(Data provided)
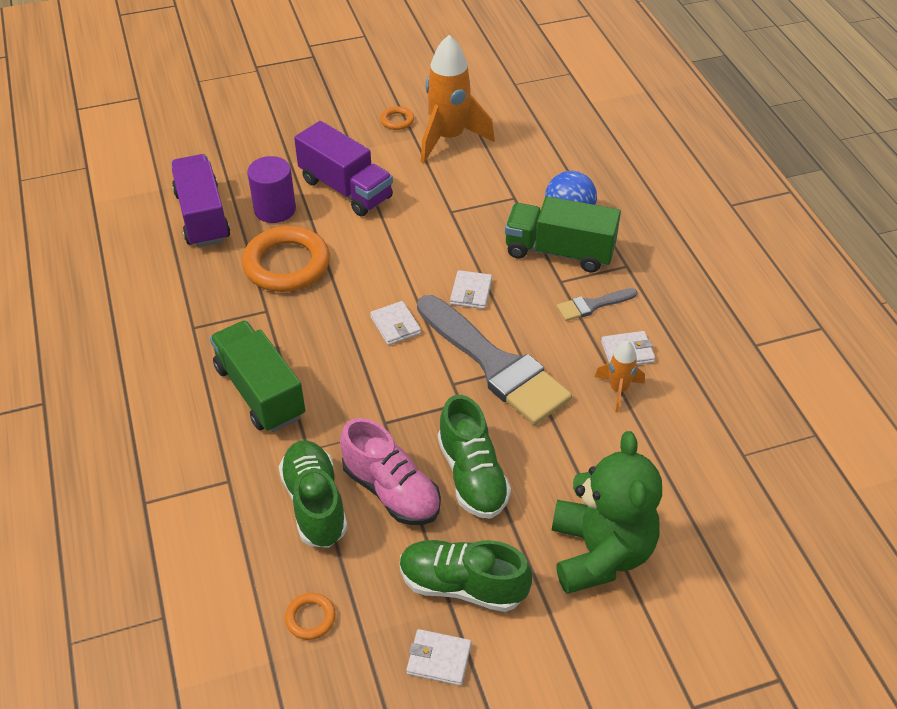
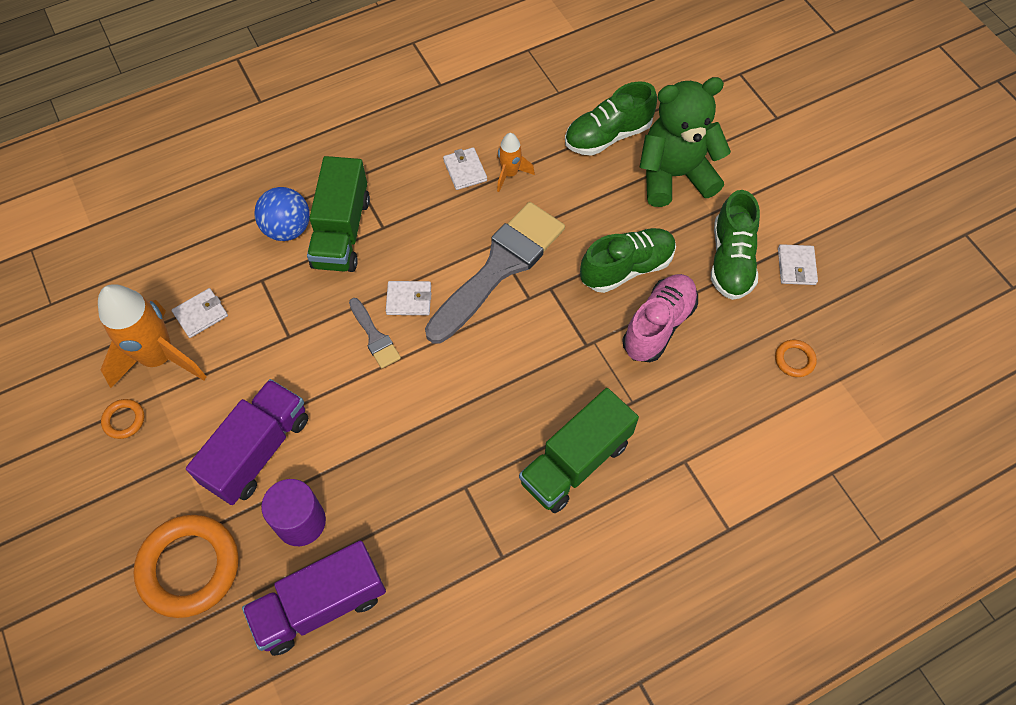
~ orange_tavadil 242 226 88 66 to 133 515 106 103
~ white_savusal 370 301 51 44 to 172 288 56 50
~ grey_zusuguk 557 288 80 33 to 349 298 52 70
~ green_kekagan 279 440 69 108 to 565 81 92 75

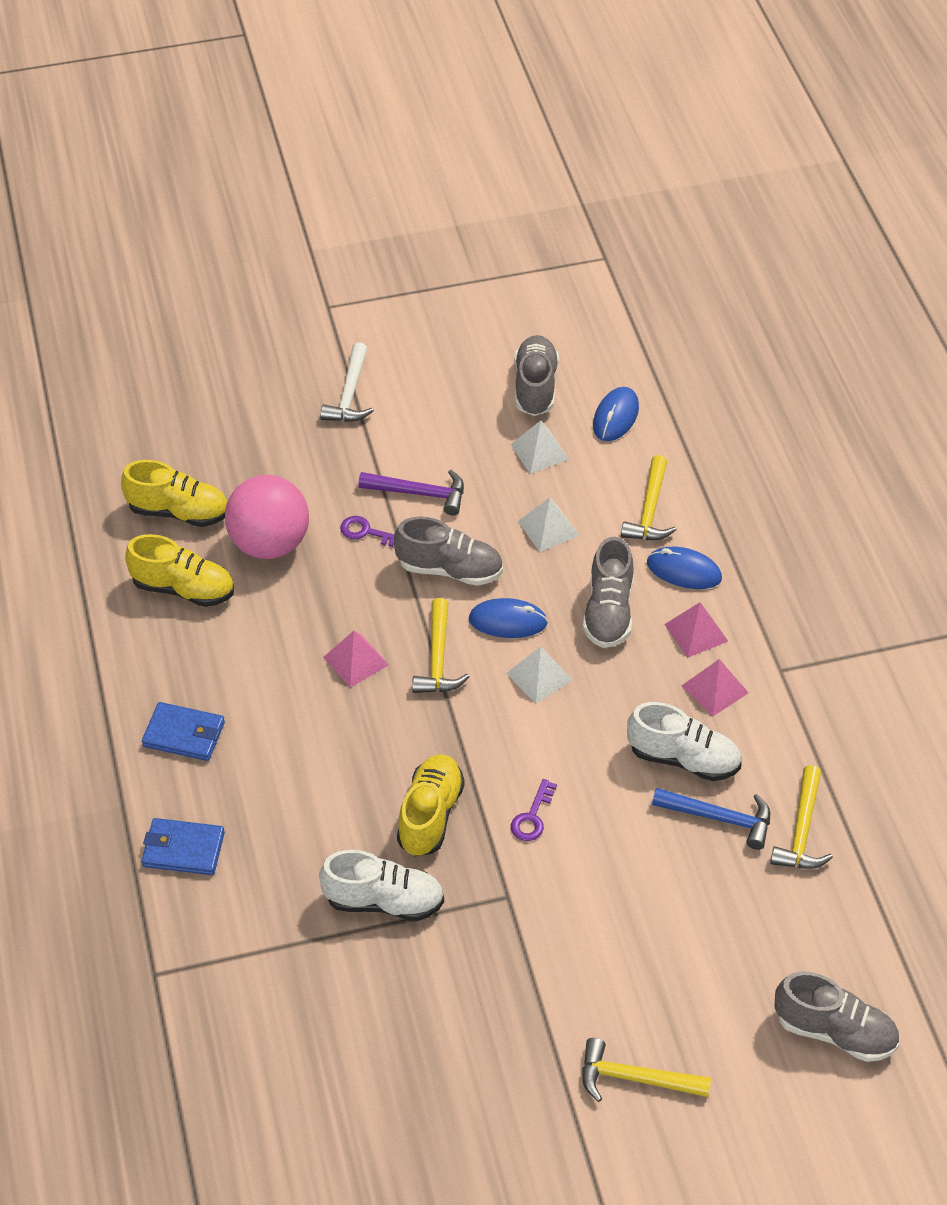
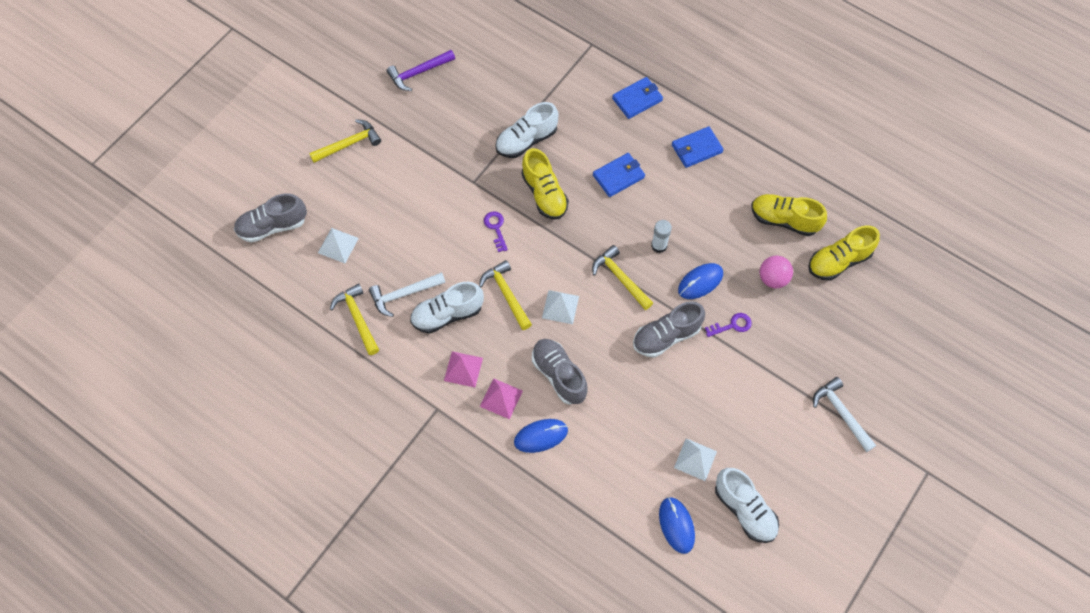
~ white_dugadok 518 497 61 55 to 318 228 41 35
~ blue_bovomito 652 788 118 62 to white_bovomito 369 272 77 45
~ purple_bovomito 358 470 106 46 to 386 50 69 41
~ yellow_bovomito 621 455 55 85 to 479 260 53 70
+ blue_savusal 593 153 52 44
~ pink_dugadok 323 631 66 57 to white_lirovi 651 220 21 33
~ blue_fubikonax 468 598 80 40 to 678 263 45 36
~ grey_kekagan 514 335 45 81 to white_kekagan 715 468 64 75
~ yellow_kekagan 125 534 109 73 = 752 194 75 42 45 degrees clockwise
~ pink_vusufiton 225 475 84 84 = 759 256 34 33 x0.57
(End Data provided)
(Data provided)
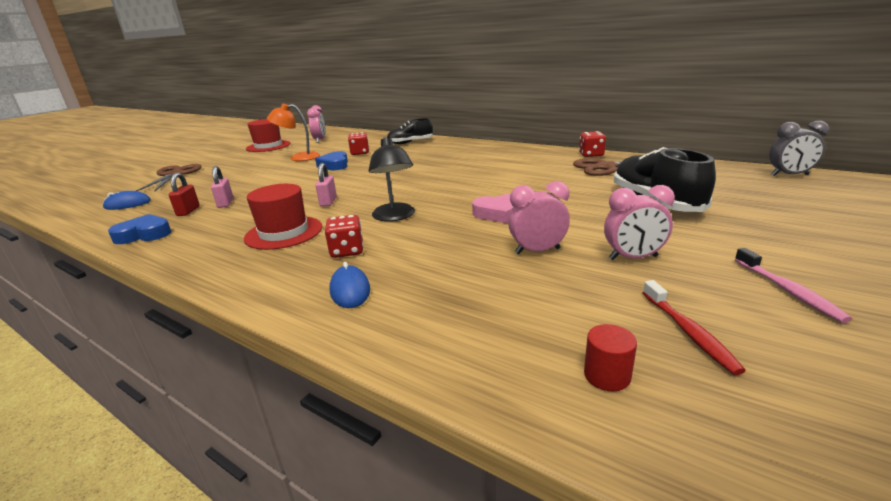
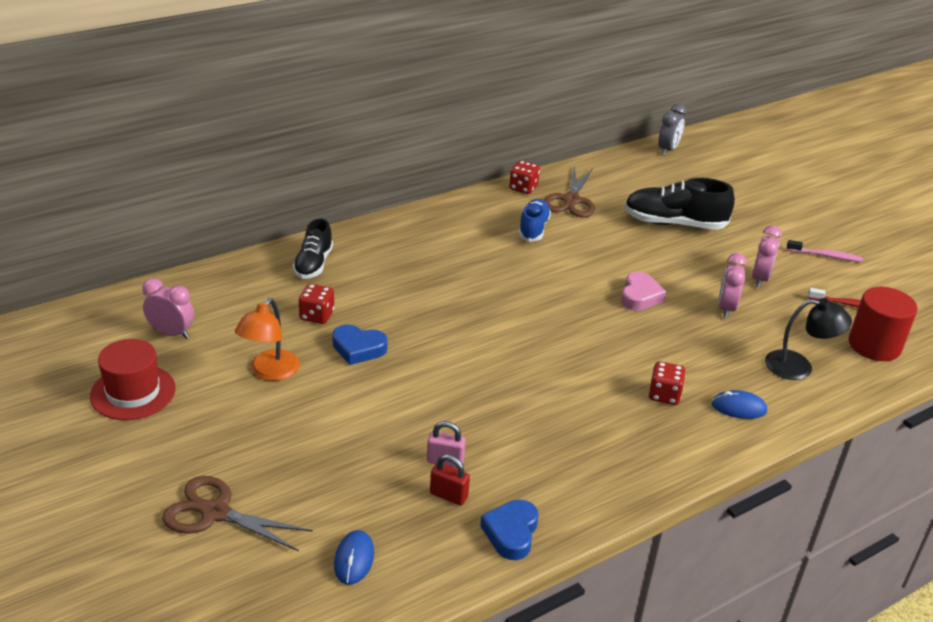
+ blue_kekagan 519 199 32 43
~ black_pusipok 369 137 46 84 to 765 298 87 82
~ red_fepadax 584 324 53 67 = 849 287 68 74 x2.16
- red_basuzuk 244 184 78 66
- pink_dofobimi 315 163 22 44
(End Data provided)
(Data provided)
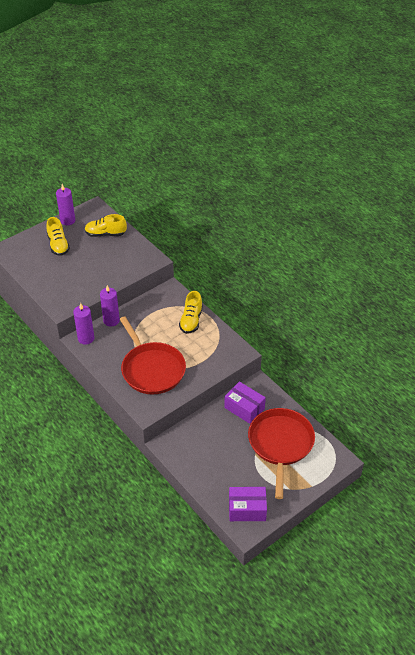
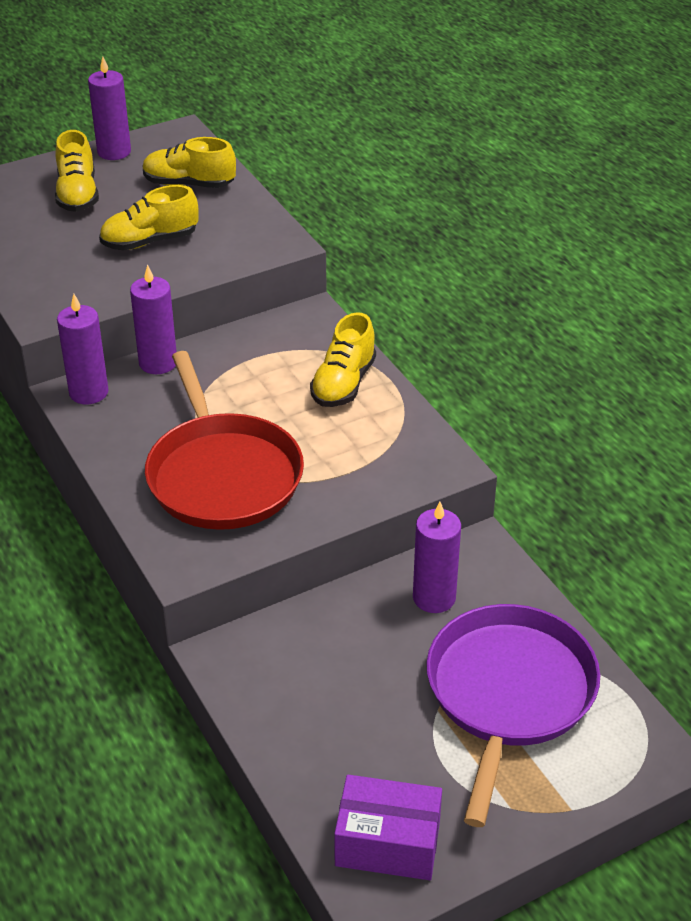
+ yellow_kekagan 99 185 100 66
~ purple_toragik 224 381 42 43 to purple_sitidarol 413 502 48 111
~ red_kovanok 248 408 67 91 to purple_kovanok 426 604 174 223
(End Data provided)
## Requirement:
Write down, word for word, the lines above from the one containing "515 106 103" through the one containing "349 298 52 70", both ends included.

## Response:
~ orange_tavadil 242 226 88 66 to 133 515 106 103
~ white_savusal 370 301 51 44 to 172 288 56 50
~ grey_zusuguk 557 288 80 33 to 349 298 52 70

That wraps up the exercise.